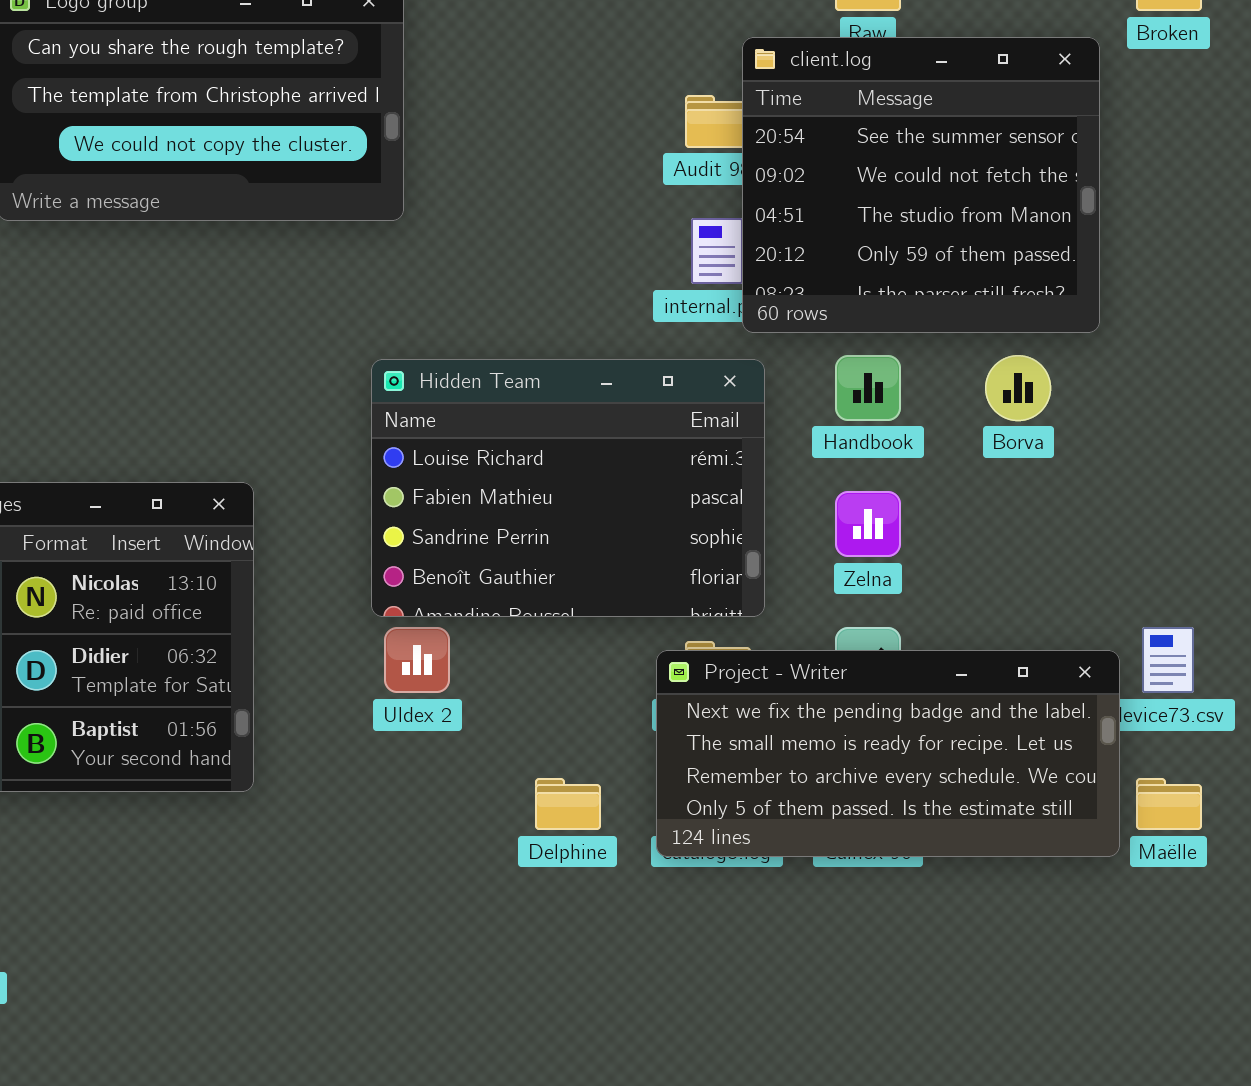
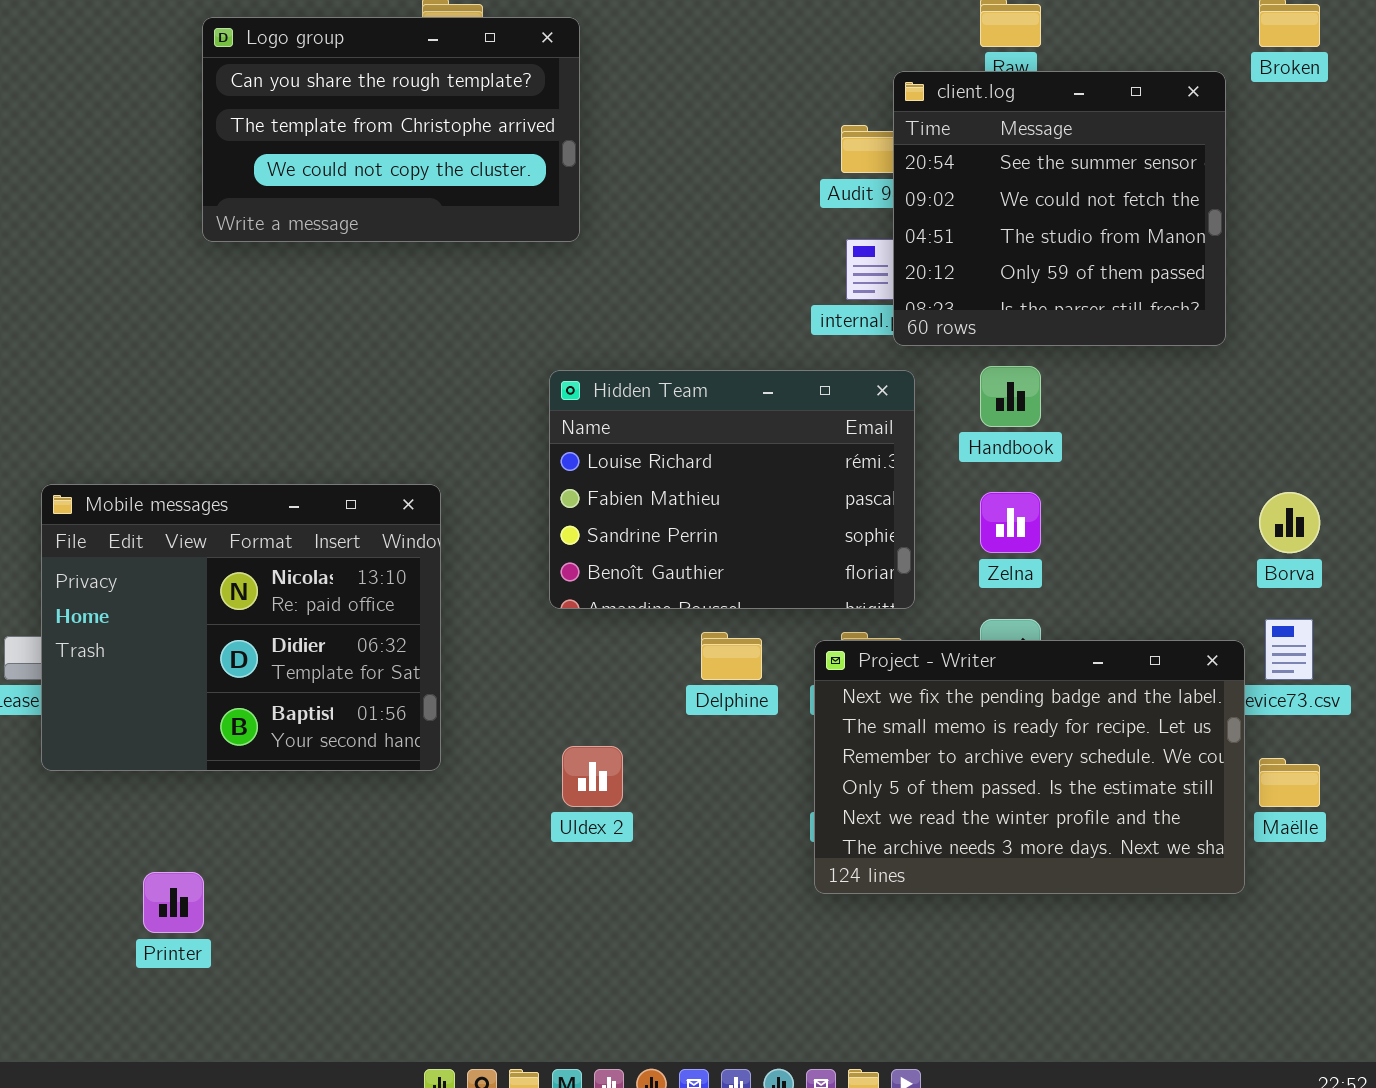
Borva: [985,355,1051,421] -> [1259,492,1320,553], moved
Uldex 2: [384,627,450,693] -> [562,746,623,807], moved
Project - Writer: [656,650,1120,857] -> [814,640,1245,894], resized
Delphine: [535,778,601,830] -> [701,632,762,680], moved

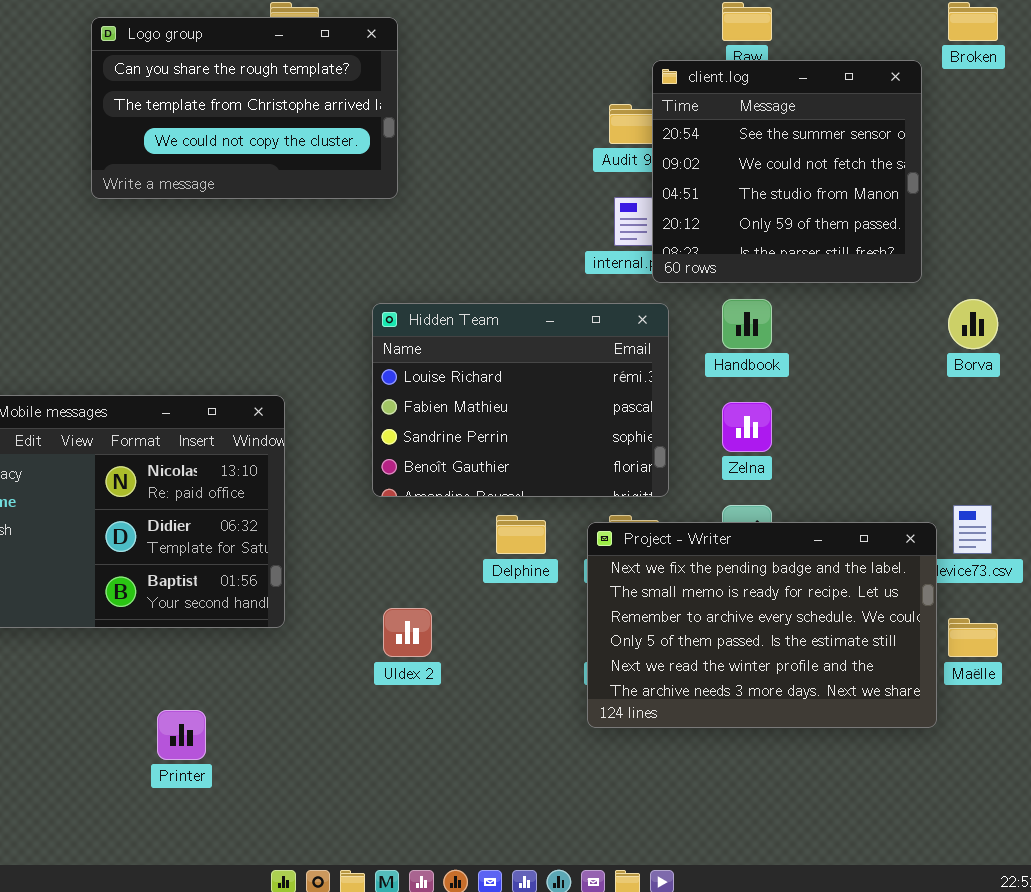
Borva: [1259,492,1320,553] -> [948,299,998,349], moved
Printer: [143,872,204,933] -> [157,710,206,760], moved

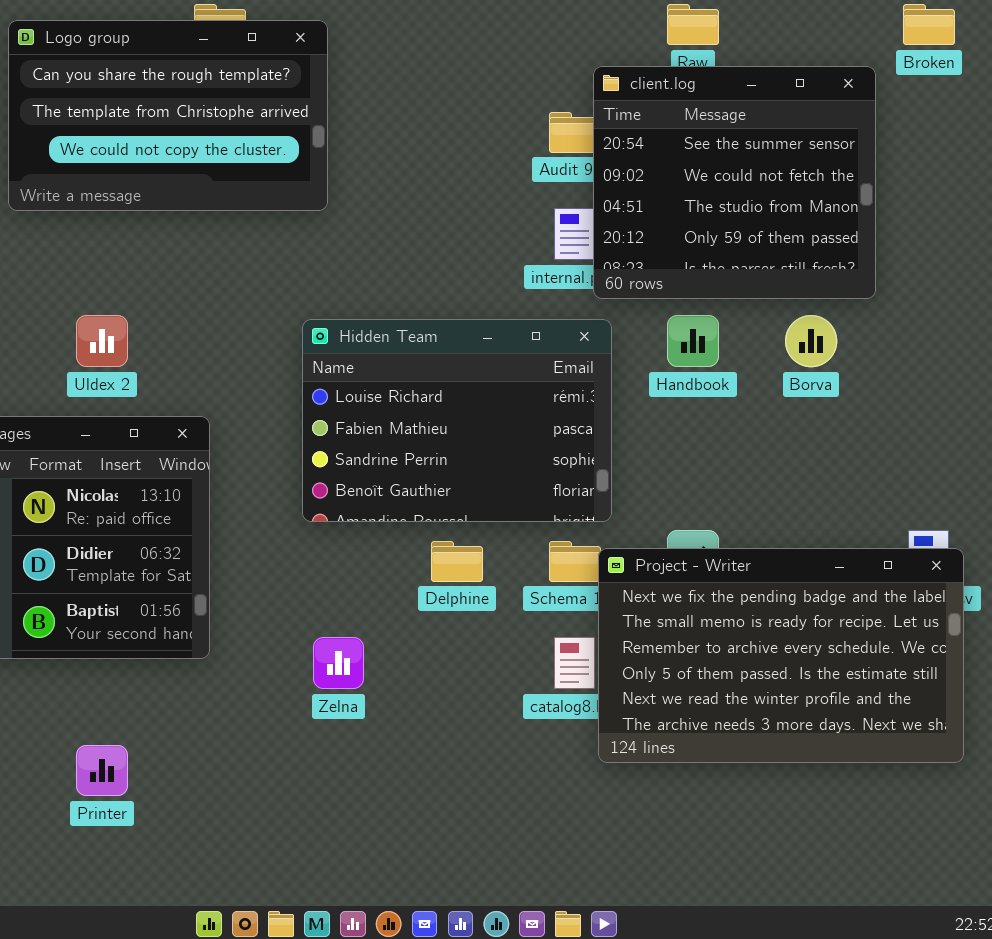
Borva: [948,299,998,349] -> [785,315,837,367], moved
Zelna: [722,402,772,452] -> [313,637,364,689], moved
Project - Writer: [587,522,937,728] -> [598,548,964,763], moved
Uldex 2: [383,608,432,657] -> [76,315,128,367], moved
--
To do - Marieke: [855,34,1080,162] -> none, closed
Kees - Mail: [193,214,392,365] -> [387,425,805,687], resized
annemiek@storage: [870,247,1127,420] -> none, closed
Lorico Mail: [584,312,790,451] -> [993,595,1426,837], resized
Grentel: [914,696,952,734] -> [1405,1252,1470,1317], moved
---
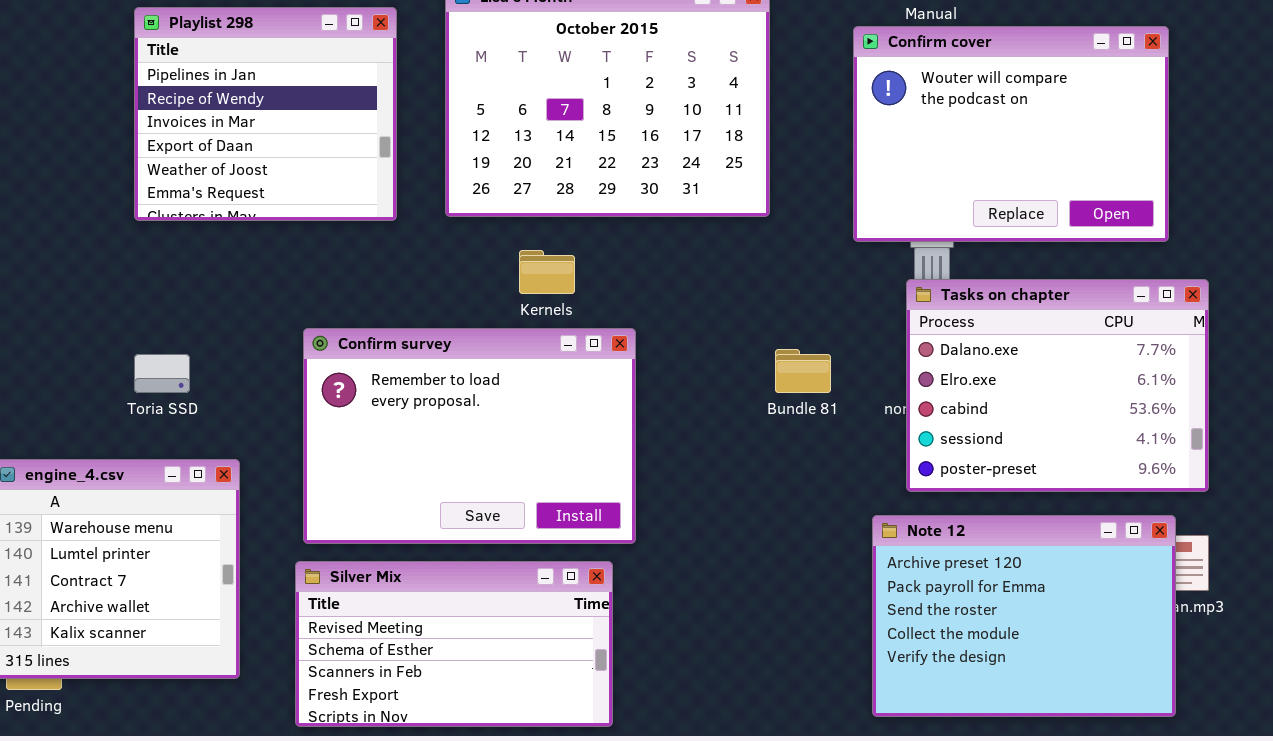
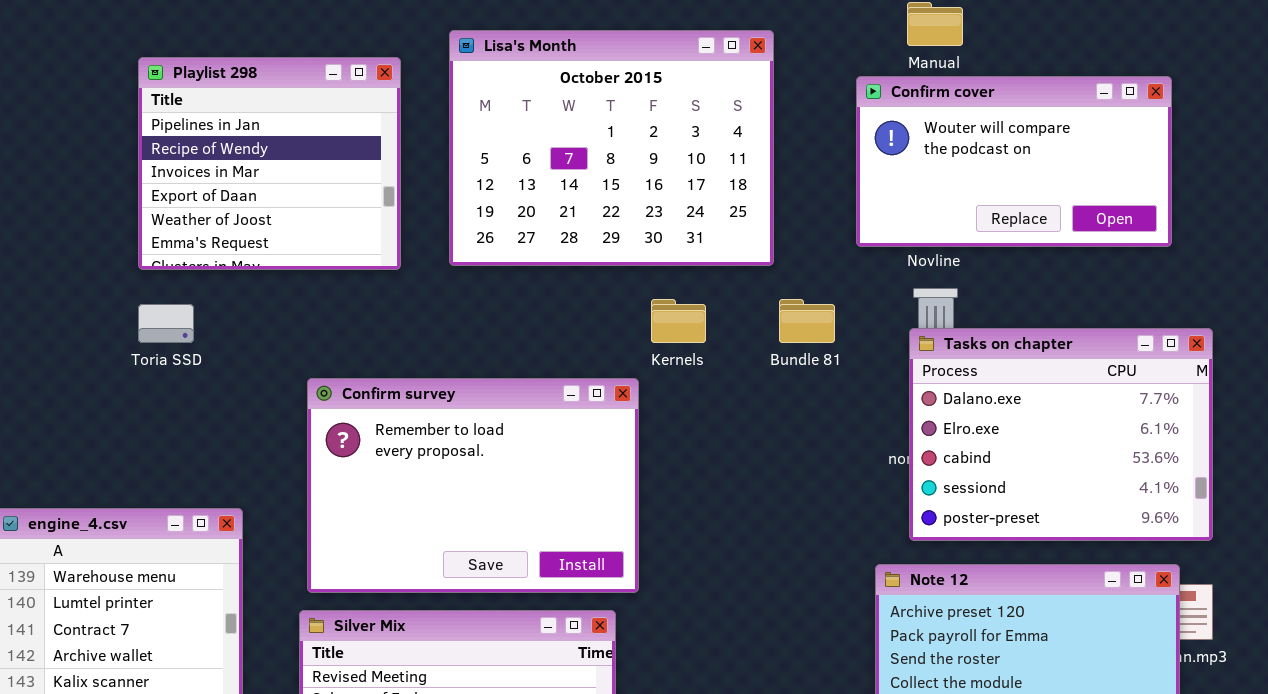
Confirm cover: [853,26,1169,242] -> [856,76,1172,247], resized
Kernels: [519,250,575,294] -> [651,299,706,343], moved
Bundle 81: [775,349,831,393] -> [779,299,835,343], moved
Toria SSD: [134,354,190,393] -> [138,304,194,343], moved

_Exercise aim:_ Find the string "Uldex" in the listing and copy every line in which it occurs.

_Response to the task:_
Uldex 2: [384,627,450,693] -> [562,746,623,807], moved
Uldex 2: [383,608,432,657] -> [76,315,128,367], moved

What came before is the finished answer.